#### WHAT YOU NEED TO DO:
Reproduce the material below word for word, keeping every line in its original order.

#### DATASET CONTENT:

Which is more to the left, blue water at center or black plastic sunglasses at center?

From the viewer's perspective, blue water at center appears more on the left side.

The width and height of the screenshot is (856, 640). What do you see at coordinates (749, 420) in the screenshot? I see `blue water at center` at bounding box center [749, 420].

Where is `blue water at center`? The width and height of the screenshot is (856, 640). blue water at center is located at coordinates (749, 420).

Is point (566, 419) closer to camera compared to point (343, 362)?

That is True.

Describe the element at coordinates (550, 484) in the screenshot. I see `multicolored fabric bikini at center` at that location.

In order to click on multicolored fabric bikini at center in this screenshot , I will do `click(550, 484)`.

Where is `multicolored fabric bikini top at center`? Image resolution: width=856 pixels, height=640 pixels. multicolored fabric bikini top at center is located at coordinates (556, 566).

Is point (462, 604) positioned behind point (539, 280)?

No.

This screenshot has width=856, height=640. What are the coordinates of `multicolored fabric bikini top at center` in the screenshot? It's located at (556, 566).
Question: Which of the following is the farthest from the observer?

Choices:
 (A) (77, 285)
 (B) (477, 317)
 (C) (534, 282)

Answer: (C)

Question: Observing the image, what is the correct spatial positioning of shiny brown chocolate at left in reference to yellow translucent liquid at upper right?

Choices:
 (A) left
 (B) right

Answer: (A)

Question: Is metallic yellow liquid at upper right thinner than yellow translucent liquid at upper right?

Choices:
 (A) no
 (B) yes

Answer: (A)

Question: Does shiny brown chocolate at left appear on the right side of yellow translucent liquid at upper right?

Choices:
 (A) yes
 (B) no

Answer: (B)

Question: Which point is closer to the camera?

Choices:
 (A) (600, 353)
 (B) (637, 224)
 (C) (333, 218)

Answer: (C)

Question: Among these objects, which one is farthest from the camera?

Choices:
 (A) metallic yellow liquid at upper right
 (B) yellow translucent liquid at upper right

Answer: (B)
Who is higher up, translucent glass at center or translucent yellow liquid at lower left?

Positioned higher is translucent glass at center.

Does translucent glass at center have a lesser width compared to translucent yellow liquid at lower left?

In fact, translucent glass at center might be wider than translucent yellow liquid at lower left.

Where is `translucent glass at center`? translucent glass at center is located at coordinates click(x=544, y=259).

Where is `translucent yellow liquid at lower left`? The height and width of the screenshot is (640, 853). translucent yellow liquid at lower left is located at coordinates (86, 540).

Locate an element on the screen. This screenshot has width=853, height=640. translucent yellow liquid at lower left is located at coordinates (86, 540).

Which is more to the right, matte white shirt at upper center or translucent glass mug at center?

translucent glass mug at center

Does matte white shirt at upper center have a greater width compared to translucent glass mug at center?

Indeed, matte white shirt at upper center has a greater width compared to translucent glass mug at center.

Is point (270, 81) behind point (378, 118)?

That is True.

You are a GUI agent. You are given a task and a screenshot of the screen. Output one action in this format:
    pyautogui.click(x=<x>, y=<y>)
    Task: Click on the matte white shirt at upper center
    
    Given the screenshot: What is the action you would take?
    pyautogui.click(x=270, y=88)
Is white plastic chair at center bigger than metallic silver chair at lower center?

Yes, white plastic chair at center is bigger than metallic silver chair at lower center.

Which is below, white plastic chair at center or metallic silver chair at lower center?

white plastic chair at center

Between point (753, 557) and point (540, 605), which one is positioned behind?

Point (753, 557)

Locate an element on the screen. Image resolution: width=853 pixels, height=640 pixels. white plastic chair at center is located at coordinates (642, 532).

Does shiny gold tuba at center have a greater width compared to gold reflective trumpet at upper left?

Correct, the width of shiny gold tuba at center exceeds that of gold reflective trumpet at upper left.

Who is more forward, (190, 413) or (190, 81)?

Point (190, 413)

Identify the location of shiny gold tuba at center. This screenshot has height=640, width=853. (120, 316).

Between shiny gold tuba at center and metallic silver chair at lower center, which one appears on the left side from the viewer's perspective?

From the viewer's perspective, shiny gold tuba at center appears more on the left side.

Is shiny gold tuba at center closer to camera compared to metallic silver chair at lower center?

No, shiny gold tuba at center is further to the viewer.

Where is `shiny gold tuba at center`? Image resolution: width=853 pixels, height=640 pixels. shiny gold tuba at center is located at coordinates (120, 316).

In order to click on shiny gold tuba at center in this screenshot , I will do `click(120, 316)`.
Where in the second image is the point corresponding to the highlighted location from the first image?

#### WRITTEN SOLUTION:
Which is more to the left, blue water at center or black plastic sunglasses at center?

From the viewer's perspective, blue water at center appears more on the left side.

The width and height of the screenshot is (856, 640). What do you see at coordinates (749, 420) in the screenshot? I see `blue water at center` at bounding box center [749, 420].

Where is `blue water at center`? The width and height of the screenshot is (856, 640). blue water at center is located at coordinates (749, 420).

Is point (566, 419) closer to camera compared to point (343, 362)?

That is True.

Describe the element at coordinates (550, 484) in the screenshot. I see `multicolored fabric bikini at center` at that location.

In order to click on multicolored fabric bikini at center in this screenshot , I will do `click(550, 484)`.

Where is `multicolored fabric bikini top at center`? Image resolution: width=856 pixels, height=640 pixels. multicolored fabric bikini top at center is located at coordinates (556, 566).

Is point (462, 604) positioned behind point (539, 280)?

No.

This screenshot has width=856, height=640. What are the coordinates of `multicolored fabric bikini top at center` in the screenshot? It's located at (556, 566).
Question: Which of the following is the farthest from the observer?

Choices:
 (A) (77, 285)
 (B) (477, 317)
 (C) (534, 282)

Answer: (C)

Question: Observing the image, what is the correct spatial positioning of shiny brown chocolate at left in reference to yellow translucent liquid at upper right?

Choices:
 (A) left
 (B) right

Answer: (A)

Question: Is metallic yellow liquid at upper right thinner than yellow translucent liquid at upper right?

Choices:
 (A) no
 (B) yes

Answer: (A)

Question: Does shiny brown chocolate at left appear on the right side of yellow translucent liquid at upper right?

Choices:
 (A) yes
 (B) no

Answer: (B)

Question: Which point is closer to the camera?

Choices:
 (A) (600, 353)
 (B) (637, 224)
 (C) (333, 218)

Answer: (C)

Question: Among these objects, which one is farthest from the camera?

Choices:
 (A) metallic yellow liquid at upper right
 (B) yellow translucent liquid at upper right

Answer: (B)
Who is higher up, translucent glass at center or translucent yellow liquid at lower left?

Positioned higher is translucent glass at center.

Does translucent glass at center have a lesser width compared to translucent yellow liquid at lower left?

In fact, translucent glass at center might be wider than translucent yellow liquid at lower left.

Where is `translucent glass at center`? translucent glass at center is located at coordinates click(x=544, y=259).

Where is `translucent yellow liquid at lower left`? The height and width of the screenshot is (640, 853). translucent yellow liquid at lower left is located at coordinates (86, 540).

Locate an element on the screen. This screenshot has width=853, height=640. translucent yellow liquid at lower left is located at coordinates (86, 540).

Which is more to the right, matte white shirt at upper center or translucent glass mug at center?

translucent glass mug at center

Does matte white shirt at upper center have a greater width compared to translucent glass mug at center?

Indeed, matte white shirt at upper center has a greater width compared to translucent glass mug at center.

Is point (270, 81) behind point (378, 118)?

That is True.

You are a GUI agent. You are given a task and a screenshot of the screen. Output one action in this format:
    pyautogui.click(x=<x>, y=<y>)
    Task: Click on the matte white shirt at upper center
    
    Given the screenshot: What is the action you would take?
    pyautogui.click(x=270, y=88)
Is white plastic chair at center bigger than metallic silver chair at lower center?

Yes, white plastic chair at center is bigger than metallic silver chair at lower center.

Which is below, white plastic chair at center or metallic silver chair at lower center?

white plastic chair at center

Between point (753, 557) and point (540, 605), which one is positioned behind?

Point (753, 557)

Locate an element on the screen. Image resolution: width=853 pixels, height=640 pixels. white plastic chair at center is located at coordinates (642, 532).

Does shiny gold tuba at center have a greater width compared to gold reflective trumpet at upper left?

Correct, the width of shiny gold tuba at center exceeds that of gold reflective trumpet at upper left.

Who is more forward, (190, 413) or (190, 81)?

Point (190, 413)

Identify the location of shiny gold tuba at center. This screenshot has height=640, width=853. (120, 316).

Between shiny gold tuba at center and metallic silver chair at lower center, which one appears on the left side from the viewer's perspective?

From the viewer's perspective, shiny gold tuba at center appears more on the left side.

Is shiny gold tuba at center closer to camera compared to metallic silver chair at lower center?

No, shiny gold tuba at center is further to the viewer.

Where is `shiny gold tuba at center`? Image resolution: width=853 pixels, height=640 pixels. shiny gold tuba at center is located at coordinates (120, 316).

In order to click on shiny gold tuba at center in this screenshot , I will do `click(120, 316)`.
Where in the second image is the point corresponding to the highlighted location from the first image?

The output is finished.